■ WORK REQUIRED
The word "left" appears in some lines of the records below; state how many lines, and nothing else.

*** RECORDS FOR THIS EXERCISE Section Begins ***

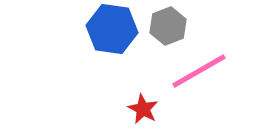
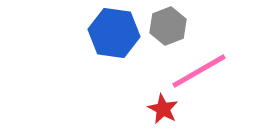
blue hexagon: moved 2 px right, 4 px down
red star: moved 20 px right
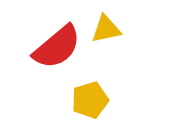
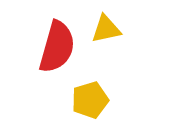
red semicircle: rotated 34 degrees counterclockwise
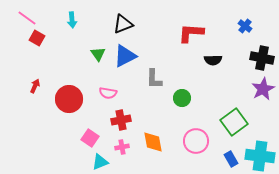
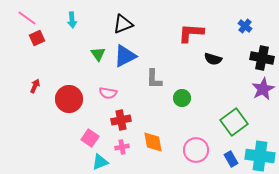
red square: rotated 35 degrees clockwise
black semicircle: moved 1 px up; rotated 18 degrees clockwise
pink circle: moved 9 px down
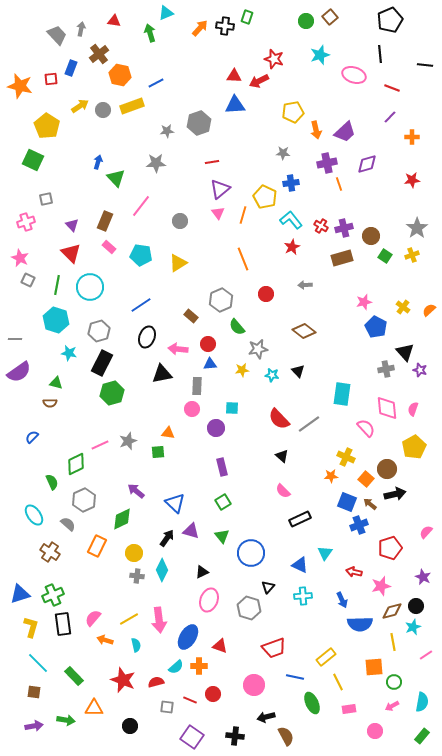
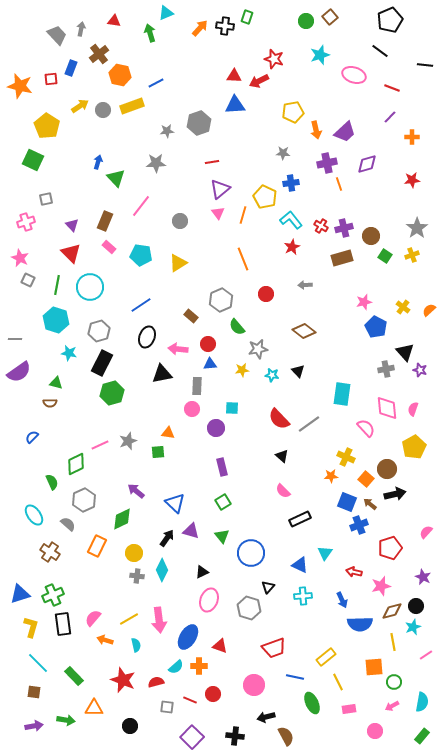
black line at (380, 54): moved 3 px up; rotated 48 degrees counterclockwise
purple square at (192, 737): rotated 10 degrees clockwise
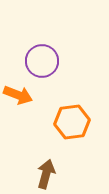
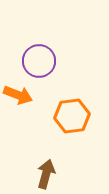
purple circle: moved 3 px left
orange hexagon: moved 6 px up
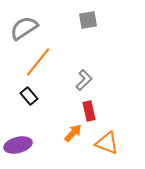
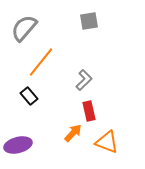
gray square: moved 1 px right, 1 px down
gray semicircle: rotated 16 degrees counterclockwise
orange line: moved 3 px right
orange triangle: moved 1 px up
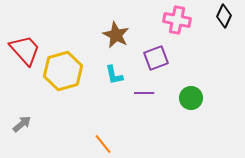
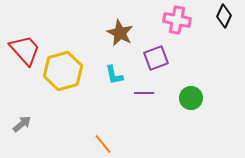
brown star: moved 4 px right, 2 px up
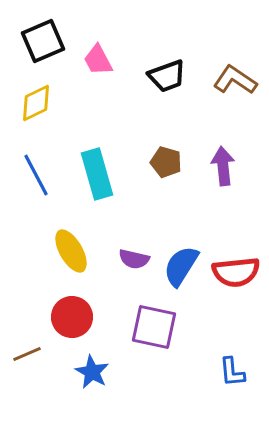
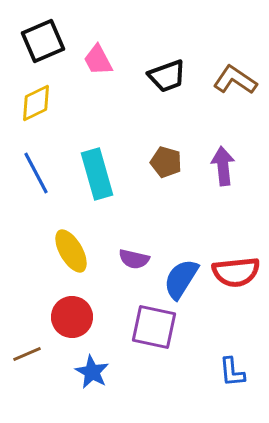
blue line: moved 2 px up
blue semicircle: moved 13 px down
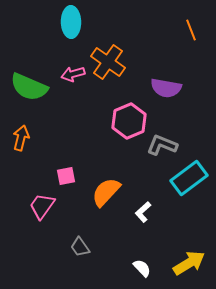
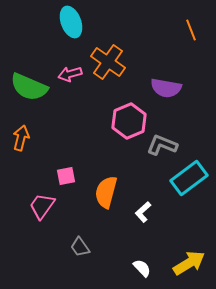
cyan ellipse: rotated 20 degrees counterclockwise
pink arrow: moved 3 px left
orange semicircle: rotated 28 degrees counterclockwise
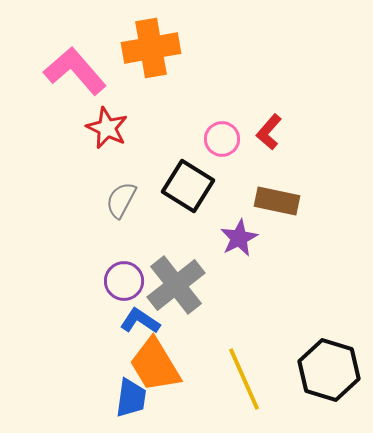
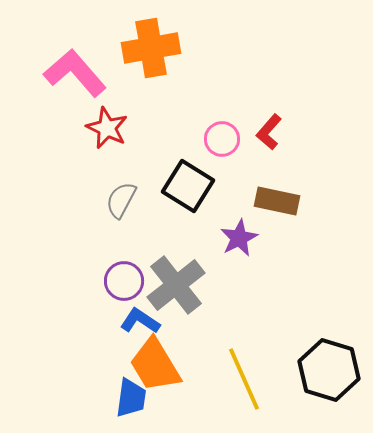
pink L-shape: moved 2 px down
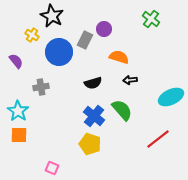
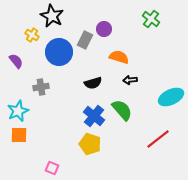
cyan star: rotated 15 degrees clockwise
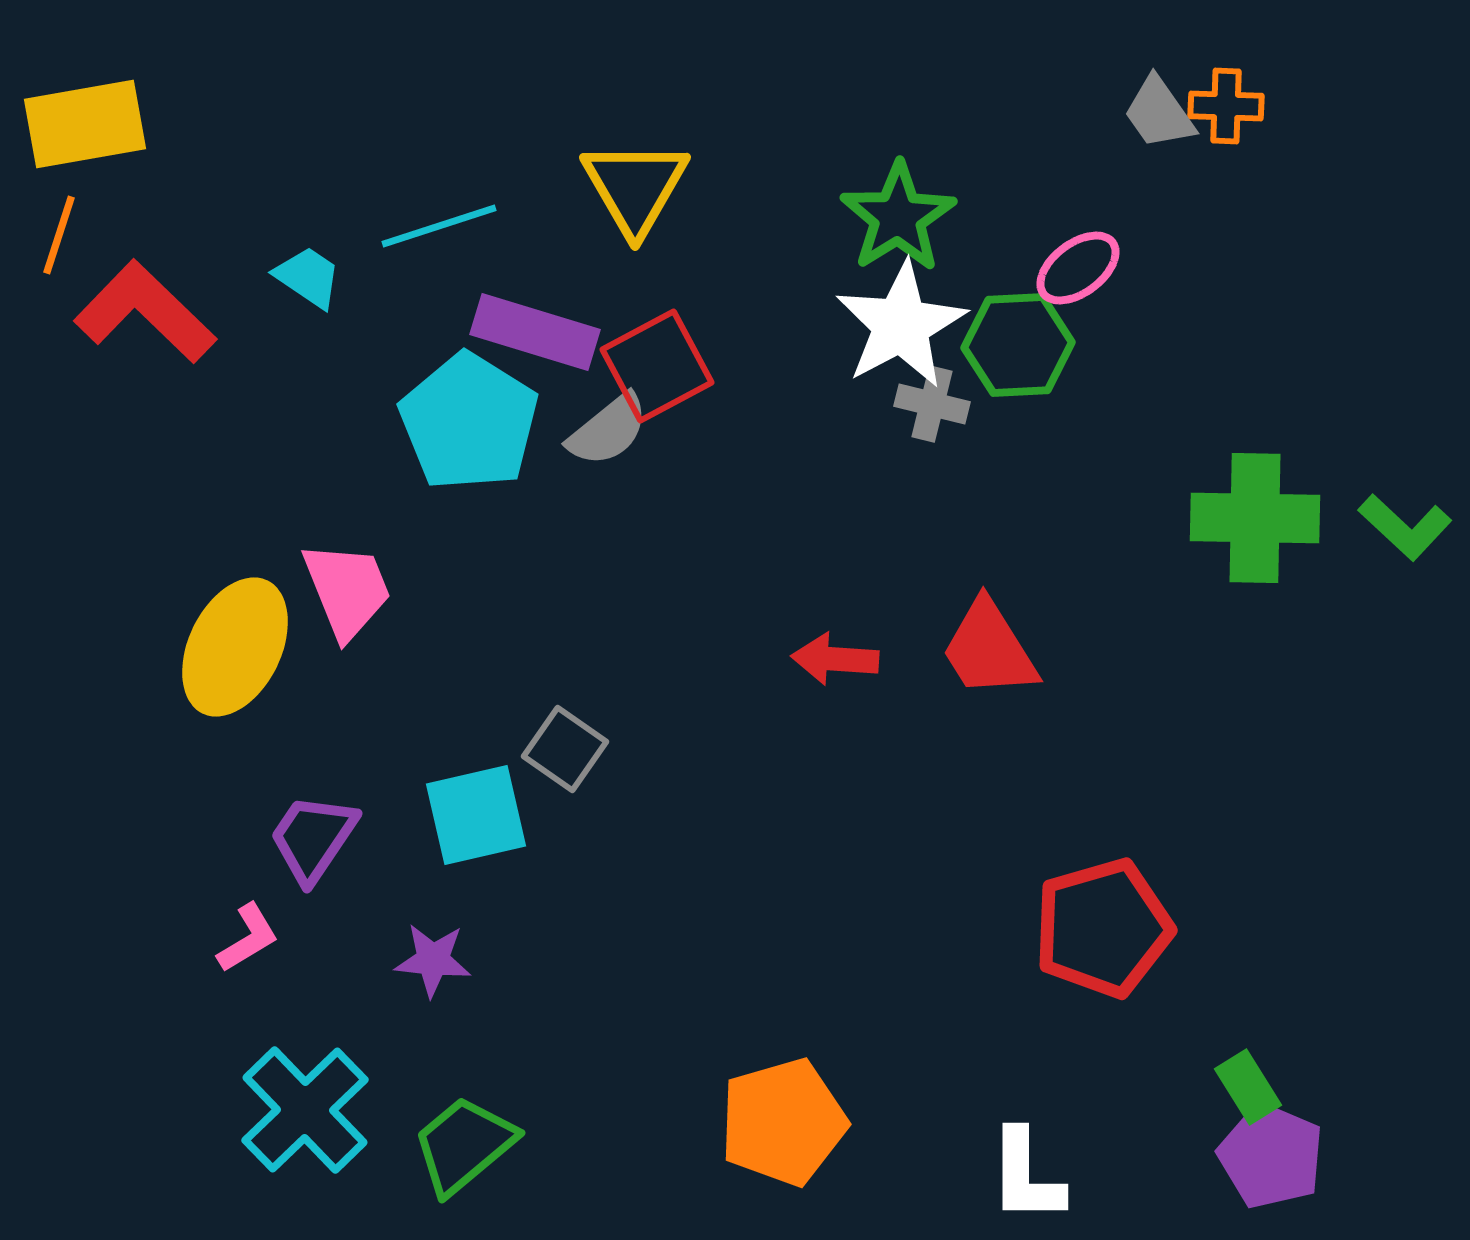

*** RECORDS FOR THIS EXERCISE Section Ends ***

■ SOLUTION FOR THIS TASK
2